### Dataset items
--- START ---
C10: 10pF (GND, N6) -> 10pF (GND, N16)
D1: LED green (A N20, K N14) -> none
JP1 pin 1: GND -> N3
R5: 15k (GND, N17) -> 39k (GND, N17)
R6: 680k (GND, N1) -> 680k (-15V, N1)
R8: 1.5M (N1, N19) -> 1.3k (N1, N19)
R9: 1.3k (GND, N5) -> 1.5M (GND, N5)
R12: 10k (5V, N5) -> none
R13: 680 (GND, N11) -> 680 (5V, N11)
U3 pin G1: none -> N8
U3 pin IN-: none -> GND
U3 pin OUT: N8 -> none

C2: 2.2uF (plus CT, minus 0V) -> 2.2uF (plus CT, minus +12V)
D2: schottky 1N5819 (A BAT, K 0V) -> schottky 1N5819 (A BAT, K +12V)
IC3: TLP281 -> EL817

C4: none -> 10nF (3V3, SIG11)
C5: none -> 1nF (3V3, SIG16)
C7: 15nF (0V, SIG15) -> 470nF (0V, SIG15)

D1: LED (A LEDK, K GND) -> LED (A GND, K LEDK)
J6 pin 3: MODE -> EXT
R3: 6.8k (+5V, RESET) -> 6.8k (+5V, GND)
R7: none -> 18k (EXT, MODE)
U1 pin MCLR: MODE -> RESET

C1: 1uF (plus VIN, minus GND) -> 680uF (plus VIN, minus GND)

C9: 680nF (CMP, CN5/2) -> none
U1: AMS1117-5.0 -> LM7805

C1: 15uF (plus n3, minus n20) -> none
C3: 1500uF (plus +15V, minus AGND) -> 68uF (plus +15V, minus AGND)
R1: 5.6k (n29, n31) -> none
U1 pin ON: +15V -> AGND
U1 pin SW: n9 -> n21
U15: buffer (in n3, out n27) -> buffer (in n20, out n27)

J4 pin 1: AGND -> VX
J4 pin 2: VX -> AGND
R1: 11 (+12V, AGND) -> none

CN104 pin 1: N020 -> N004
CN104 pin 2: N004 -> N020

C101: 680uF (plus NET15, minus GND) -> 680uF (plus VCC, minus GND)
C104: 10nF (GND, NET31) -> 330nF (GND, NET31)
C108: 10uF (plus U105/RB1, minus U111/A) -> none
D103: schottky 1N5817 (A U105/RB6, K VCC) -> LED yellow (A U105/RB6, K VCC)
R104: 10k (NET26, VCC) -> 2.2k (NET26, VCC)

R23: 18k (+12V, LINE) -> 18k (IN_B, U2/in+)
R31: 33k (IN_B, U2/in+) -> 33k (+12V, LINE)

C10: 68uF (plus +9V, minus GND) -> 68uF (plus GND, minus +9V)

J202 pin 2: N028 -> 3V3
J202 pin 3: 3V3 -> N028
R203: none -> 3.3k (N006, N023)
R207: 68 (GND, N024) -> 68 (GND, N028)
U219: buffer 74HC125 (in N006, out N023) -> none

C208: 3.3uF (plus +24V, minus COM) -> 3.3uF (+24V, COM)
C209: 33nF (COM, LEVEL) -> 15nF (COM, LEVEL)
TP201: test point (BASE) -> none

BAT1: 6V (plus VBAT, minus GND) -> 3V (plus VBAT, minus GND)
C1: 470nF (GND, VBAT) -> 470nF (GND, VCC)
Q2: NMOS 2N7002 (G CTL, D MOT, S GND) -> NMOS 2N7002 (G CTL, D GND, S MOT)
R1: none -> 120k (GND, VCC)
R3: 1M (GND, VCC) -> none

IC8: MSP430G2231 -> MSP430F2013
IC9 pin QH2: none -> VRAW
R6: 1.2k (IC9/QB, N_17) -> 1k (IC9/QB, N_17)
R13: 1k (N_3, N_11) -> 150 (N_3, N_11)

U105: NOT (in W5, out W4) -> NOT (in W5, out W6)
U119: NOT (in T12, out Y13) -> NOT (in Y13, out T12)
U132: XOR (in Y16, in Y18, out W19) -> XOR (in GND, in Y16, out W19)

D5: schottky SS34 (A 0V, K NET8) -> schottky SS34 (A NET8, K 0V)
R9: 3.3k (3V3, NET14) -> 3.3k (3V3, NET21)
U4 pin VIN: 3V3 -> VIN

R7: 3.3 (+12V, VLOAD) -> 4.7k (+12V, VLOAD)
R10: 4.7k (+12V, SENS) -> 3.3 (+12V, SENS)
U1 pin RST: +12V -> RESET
--- END ---
Look above for the line with "C5: none -> 1nF (3V3, SIG16)" and the line with "U1 pin MCLR: MODE -> RESET". Write out those two lines and all the lines between them, exactly, and no others.

### SOLUTION
C5: none -> 1nF (3V3, SIG16)
C7: 15nF (0V, SIG15) -> 470nF (0V, SIG15)

D1: LED (A LEDK, K GND) -> LED (A GND, K LEDK)
J6 pin 3: MODE -> EXT
R3: 6.8k (+5V, RESET) -> 6.8k (+5V, GND)
R7: none -> 18k (EXT, MODE)
U1 pin MCLR: MODE -> RESET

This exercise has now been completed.